#### ASSIGNMENT
Below are entries; output exactly the lines from the one with "(549, 437) = (333, 406): turquoise" to the one with "(586, 321) = (438, 205): yellow", both included, and nothing else.

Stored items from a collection

◆ ◆ ◆

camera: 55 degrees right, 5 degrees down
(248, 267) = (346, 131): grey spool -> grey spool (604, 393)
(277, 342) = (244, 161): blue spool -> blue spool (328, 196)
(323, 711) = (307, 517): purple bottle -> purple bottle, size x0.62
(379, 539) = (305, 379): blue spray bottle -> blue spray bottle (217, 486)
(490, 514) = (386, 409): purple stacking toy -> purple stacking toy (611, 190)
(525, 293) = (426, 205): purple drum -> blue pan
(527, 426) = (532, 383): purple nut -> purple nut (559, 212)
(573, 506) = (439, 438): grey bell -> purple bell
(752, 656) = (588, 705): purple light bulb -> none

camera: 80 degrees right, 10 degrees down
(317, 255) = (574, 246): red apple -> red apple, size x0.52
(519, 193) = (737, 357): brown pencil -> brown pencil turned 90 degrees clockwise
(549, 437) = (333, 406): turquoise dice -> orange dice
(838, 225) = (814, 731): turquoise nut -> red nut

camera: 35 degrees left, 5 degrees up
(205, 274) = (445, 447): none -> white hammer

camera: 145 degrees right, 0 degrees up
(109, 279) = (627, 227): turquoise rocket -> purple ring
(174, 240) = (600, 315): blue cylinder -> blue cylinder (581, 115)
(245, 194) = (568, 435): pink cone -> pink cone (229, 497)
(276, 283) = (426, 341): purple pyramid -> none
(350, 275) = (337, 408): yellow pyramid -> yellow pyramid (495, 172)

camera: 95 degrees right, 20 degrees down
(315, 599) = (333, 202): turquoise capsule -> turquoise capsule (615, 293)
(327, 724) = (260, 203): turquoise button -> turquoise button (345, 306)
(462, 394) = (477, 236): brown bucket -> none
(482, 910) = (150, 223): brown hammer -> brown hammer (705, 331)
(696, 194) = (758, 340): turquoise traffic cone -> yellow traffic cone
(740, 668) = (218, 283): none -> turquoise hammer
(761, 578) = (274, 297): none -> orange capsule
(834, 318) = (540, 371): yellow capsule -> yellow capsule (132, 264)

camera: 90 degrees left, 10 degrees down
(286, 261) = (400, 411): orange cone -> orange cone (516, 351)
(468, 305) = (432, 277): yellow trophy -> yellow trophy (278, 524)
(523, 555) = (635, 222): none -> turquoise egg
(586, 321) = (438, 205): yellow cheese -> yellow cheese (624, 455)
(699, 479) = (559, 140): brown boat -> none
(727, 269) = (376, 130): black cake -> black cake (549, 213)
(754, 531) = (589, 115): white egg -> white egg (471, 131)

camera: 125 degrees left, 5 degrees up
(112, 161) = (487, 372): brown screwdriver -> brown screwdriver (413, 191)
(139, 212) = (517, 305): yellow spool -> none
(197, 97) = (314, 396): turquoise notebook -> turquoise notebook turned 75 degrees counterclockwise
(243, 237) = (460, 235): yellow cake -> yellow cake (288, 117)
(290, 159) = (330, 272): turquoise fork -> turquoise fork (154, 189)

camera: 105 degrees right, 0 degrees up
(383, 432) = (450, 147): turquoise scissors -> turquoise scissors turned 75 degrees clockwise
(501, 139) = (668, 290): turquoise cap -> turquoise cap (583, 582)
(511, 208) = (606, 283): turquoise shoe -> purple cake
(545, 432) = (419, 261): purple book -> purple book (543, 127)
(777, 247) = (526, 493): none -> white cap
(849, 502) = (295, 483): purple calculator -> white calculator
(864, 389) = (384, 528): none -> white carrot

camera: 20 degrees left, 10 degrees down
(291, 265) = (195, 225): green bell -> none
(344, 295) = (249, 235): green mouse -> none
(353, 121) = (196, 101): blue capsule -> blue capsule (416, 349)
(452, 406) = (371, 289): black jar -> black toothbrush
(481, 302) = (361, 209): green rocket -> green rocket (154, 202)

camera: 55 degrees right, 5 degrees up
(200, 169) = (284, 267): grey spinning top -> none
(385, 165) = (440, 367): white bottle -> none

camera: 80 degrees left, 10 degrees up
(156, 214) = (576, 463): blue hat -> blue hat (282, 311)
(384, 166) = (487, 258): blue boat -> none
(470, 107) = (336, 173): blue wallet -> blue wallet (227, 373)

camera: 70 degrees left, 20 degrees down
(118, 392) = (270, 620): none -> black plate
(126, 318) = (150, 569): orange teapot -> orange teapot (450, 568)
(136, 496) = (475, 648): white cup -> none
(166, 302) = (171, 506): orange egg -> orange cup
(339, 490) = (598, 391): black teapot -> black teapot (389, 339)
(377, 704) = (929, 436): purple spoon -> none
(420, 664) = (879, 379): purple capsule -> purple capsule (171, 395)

◆ ◆ ◆

#### WRITTEN SOLUTION
(549, 437) = (333, 406): turquoise dice -> orange dice
(838, 225) = (814, 731): turquoise nut -> red nut

camera: 35 degrees left, 5 degrees up
(205, 274) = (445, 447): none -> white hammer

camera: 145 degrees right, 0 degrees up
(109, 279) = (627, 227): turquoise rocket -> purple ring
(174, 240) = (600, 315): blue cylinder -> blue cylinder (581, 115)
(245, 194) = (568, 435): pink cone -> pink cone (229, 497)
(276, 283) = (426, 341): purple pyramid -> none
(350, 275) = (337, 408): yellow pyramid -> yellow pyramid (495, 172)

camera: 95 degrees right, 20 degrees down
(315, 599) = (333, 202): turquoise capsule -> turquoise capsule (615, 293)
(327, 724) = (260, 203): turquoise button -> turquoise button (345, 306)
(462, 394) = (477, 236): brown bucket -> none
(482, 910) = (150, 223): brown hammer -> brown hammer (705, 331)
(696, 194) = (758, 340): turquoise traffic cone -> yellow traffic cone
(740, 668) = (218, 283): none -> turquoise hammer
(761, 578) = (274, 297): none -> orange capsule
(834, 318) = (540, 371): yellow capsule -> yellow capsule (132, 264)

camera: 90 degrees left, 10 degrees down
(286, 261) = (400, 411): orange cone -> orange cone (516, 351)
(468, 305) = (432, 277): yellow trophy -> yellow trophy (278, 524)
(523, 555) = (635, 222): none -> turquoise egg
(586, 321) = (438, 205): yellow cheese -> yellow cheese (624, 455)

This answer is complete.